[Stored dataset items]
============
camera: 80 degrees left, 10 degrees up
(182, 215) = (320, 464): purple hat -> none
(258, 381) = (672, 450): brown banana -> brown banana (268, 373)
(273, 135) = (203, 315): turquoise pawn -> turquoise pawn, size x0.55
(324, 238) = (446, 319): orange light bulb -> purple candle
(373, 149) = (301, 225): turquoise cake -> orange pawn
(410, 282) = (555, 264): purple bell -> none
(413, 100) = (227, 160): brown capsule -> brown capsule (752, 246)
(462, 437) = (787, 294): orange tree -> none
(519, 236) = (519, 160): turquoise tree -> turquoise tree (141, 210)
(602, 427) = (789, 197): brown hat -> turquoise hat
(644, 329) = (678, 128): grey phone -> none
============
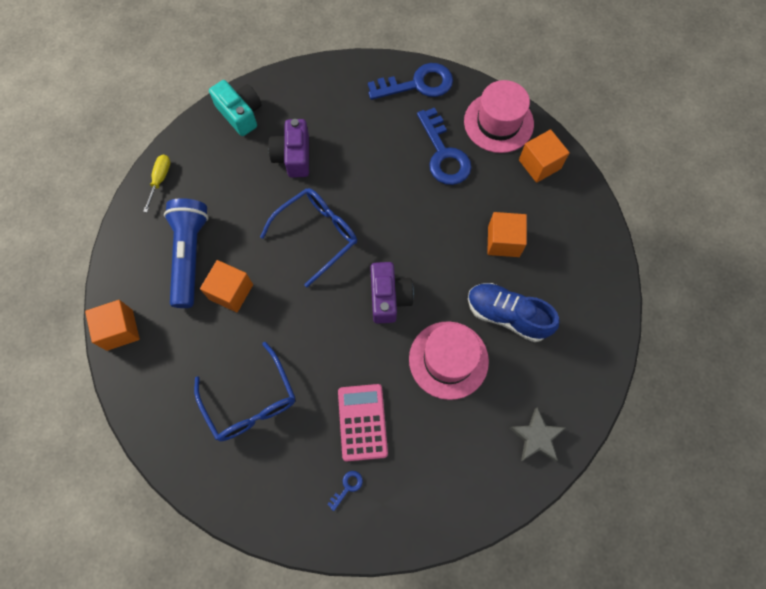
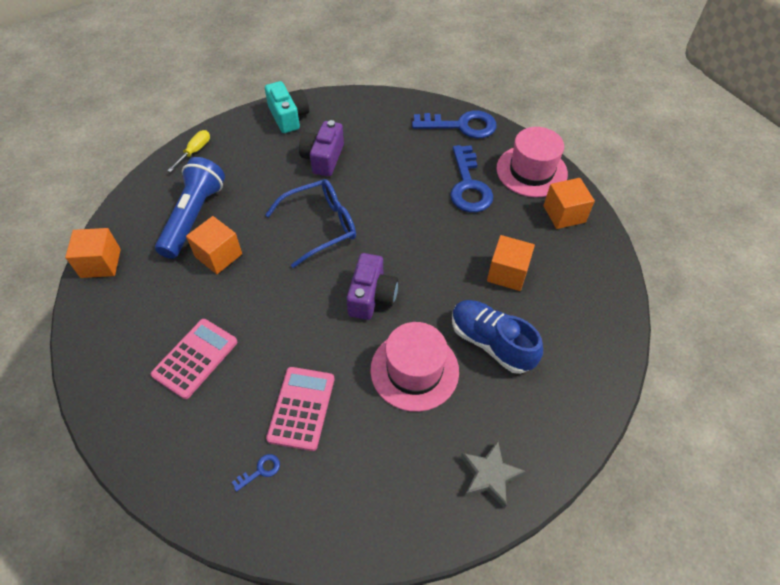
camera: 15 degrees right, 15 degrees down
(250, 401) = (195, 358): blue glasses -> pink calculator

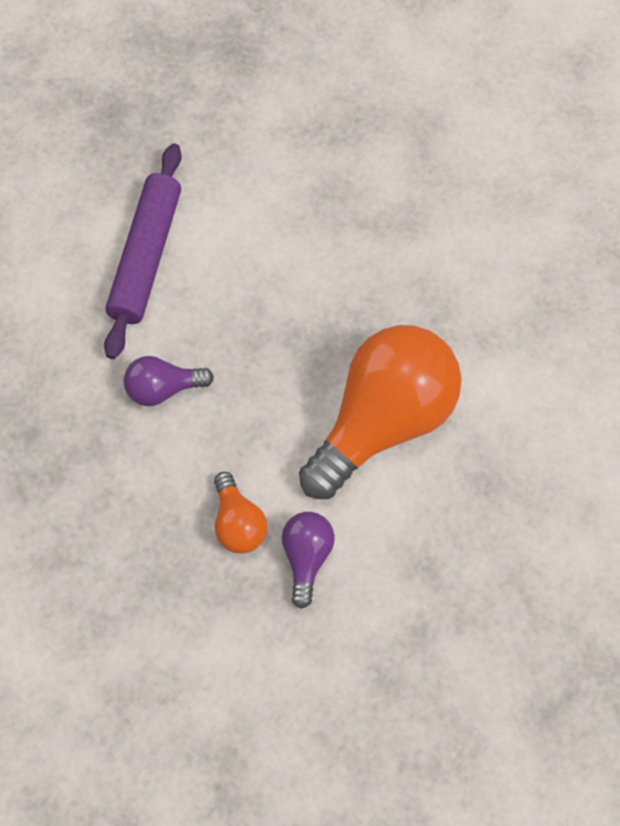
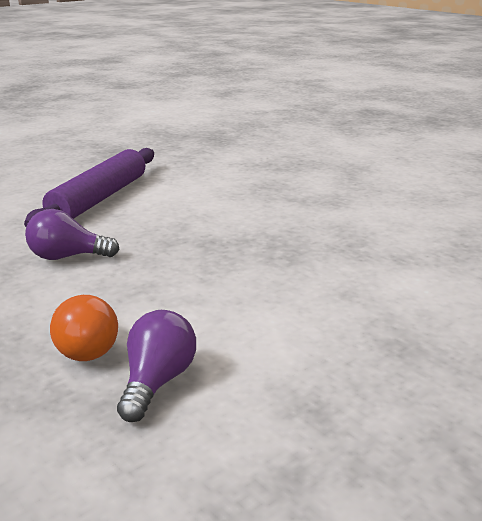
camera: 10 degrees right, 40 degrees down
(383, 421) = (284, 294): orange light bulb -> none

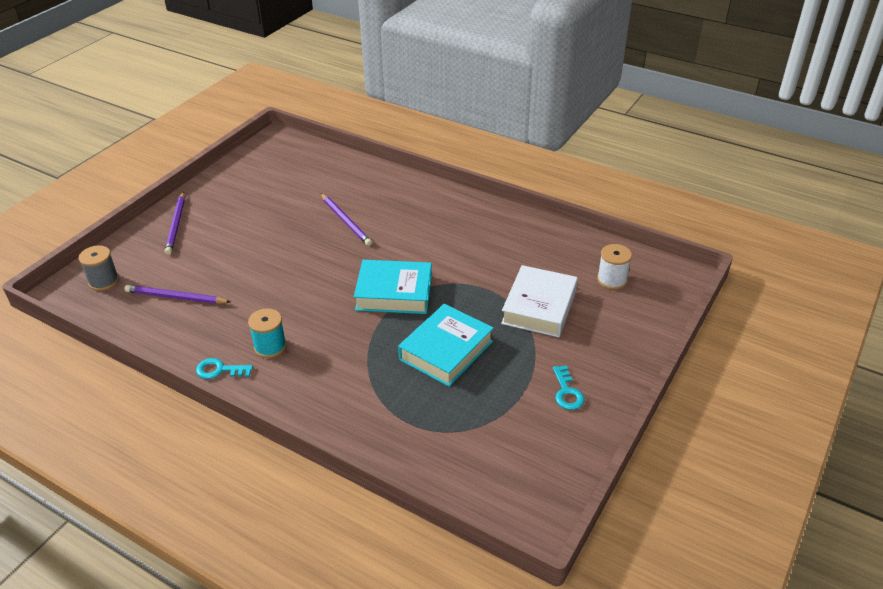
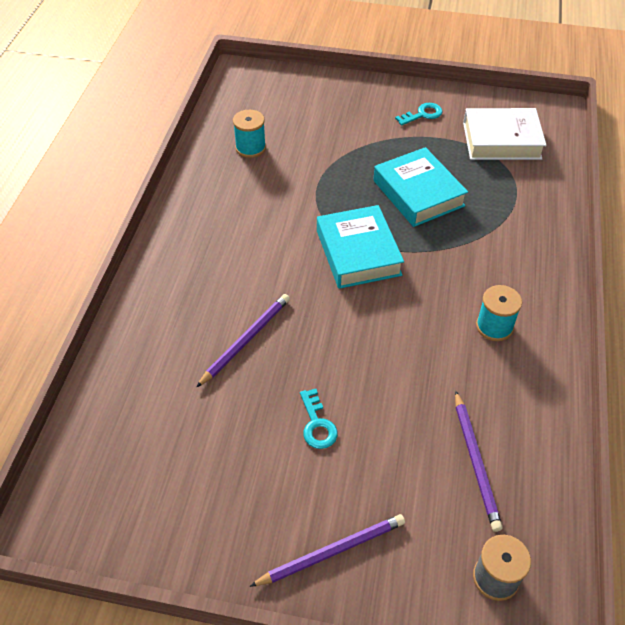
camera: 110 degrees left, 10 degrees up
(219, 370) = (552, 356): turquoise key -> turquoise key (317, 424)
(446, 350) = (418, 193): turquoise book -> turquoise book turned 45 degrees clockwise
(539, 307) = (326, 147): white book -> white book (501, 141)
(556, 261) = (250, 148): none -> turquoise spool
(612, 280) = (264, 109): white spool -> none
============
Exercise objective: In the entries above, find each line that includes the string "spool" and copy it.

Exercise response:
(556, 261) = (250, 148): none -> turquoise spool
(612, 280) = (264, 109): white spool -> none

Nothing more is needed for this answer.